---- Available data
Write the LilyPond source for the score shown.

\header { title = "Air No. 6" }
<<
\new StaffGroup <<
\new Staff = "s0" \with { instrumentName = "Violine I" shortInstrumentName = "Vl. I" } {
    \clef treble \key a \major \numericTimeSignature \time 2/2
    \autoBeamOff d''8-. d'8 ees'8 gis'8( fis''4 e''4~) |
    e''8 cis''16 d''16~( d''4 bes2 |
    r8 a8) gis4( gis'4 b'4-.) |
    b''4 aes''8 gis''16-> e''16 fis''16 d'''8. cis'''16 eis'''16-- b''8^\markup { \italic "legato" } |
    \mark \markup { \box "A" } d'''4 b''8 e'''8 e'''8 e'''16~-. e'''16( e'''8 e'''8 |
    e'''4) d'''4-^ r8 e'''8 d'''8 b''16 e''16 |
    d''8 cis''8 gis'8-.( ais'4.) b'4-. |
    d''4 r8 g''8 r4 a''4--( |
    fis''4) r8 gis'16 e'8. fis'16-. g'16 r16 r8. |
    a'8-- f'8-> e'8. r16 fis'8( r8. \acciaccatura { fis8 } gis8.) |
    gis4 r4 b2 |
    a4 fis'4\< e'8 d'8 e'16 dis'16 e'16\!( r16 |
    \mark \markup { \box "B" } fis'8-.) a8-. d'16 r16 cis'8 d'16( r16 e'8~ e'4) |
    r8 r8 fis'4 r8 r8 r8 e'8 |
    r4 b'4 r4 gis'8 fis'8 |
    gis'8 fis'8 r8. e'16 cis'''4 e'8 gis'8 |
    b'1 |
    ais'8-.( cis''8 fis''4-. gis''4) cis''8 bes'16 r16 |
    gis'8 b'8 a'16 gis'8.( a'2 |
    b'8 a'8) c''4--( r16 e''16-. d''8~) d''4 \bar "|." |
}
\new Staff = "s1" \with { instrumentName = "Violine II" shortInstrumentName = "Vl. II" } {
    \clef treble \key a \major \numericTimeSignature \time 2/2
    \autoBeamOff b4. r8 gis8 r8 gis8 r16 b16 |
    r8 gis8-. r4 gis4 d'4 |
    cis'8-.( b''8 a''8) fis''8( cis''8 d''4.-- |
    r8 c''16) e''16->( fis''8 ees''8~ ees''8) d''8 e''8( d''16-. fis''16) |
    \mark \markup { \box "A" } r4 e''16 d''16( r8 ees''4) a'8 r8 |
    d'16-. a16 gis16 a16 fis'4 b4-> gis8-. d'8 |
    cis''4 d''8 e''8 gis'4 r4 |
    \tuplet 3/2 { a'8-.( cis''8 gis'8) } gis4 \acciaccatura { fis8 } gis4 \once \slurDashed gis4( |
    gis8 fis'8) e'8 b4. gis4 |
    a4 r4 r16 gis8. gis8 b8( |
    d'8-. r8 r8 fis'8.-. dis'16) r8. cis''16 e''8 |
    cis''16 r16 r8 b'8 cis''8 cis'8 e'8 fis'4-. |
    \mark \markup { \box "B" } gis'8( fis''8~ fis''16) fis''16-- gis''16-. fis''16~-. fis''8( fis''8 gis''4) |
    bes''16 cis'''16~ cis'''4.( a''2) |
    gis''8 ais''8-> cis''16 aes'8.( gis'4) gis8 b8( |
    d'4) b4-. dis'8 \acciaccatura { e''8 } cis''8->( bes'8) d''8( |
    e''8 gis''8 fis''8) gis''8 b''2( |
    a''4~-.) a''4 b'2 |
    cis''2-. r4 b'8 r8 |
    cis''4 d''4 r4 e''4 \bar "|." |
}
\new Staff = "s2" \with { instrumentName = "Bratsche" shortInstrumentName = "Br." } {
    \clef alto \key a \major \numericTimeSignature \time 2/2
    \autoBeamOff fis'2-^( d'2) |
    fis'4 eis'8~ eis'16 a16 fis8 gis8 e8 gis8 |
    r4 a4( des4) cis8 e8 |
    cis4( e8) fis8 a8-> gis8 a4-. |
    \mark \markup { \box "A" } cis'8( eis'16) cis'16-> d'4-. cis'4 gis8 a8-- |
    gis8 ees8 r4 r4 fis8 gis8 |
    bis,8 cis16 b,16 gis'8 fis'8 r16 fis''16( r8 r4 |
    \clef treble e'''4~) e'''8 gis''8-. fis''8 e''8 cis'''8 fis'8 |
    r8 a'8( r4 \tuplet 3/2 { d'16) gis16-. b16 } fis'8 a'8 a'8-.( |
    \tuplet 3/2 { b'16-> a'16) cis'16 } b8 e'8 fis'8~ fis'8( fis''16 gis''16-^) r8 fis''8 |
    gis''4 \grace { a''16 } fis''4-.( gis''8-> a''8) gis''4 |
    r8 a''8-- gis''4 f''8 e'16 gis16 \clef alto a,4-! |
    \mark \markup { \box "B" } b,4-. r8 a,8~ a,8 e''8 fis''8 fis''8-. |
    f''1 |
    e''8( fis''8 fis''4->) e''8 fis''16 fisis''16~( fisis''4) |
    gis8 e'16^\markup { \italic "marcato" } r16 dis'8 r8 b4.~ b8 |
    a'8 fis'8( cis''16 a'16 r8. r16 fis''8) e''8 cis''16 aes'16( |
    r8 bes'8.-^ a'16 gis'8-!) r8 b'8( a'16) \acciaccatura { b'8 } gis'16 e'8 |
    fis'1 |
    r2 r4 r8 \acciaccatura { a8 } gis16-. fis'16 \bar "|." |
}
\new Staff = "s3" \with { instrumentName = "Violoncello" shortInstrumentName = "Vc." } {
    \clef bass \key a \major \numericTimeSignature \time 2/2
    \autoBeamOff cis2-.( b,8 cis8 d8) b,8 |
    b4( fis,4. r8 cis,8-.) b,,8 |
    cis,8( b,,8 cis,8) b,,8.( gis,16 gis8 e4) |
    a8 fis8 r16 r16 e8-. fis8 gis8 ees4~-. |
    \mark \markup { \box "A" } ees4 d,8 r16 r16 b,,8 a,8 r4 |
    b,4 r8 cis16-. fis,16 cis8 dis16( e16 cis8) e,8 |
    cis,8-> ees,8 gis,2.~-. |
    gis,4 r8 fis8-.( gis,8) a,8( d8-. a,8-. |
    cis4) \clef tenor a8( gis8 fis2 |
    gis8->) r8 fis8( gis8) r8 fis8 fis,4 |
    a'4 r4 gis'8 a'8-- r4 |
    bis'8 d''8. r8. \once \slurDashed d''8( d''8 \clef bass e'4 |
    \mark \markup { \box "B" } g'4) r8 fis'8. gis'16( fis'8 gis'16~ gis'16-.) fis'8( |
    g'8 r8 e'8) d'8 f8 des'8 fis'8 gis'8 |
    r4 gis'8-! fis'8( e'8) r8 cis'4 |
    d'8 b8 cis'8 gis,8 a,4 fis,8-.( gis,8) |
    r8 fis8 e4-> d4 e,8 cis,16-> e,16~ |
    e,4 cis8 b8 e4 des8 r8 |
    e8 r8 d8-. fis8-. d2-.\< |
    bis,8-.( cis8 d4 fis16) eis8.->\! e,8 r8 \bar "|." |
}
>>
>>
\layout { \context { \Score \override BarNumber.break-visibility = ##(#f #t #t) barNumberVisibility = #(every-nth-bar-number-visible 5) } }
--------
■ Your objective ■
Extract every line of the listing above that contains the string "instrumentName".

■ Solved problem ■
\new Staff = "s0" \with { instrumentName = "Violine I" shortInstrumentName = "Vl. I" } {
\new Staff = "s1" \with { instrumentName = "Violine II" shortInstrumentName = "Vl. II" } {
\new Staff = "s2" \with { instrumentName = "Bratsche" shortInstrumentName = "Br." } {
\new Staff = "s3" \with { instrumentName = "Violoncello" shortInstrumentName = "Vc." } {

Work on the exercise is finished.